INPUT DATA
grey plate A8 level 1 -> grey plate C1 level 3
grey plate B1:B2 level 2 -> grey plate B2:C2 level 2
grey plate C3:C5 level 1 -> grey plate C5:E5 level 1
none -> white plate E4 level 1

WHAT IS BEING ASKED
Write out the lines above from the one containing "grey plate B1:B2" through the last, exactly as they are.

WRITTEN ANSWER
grey plate B1:B2 level 2 -> grey plate B2:C2 level 2
grey plate C3:C5 level 1 -> grey plate C5:E5 level 1
none -> white plate E4 level 1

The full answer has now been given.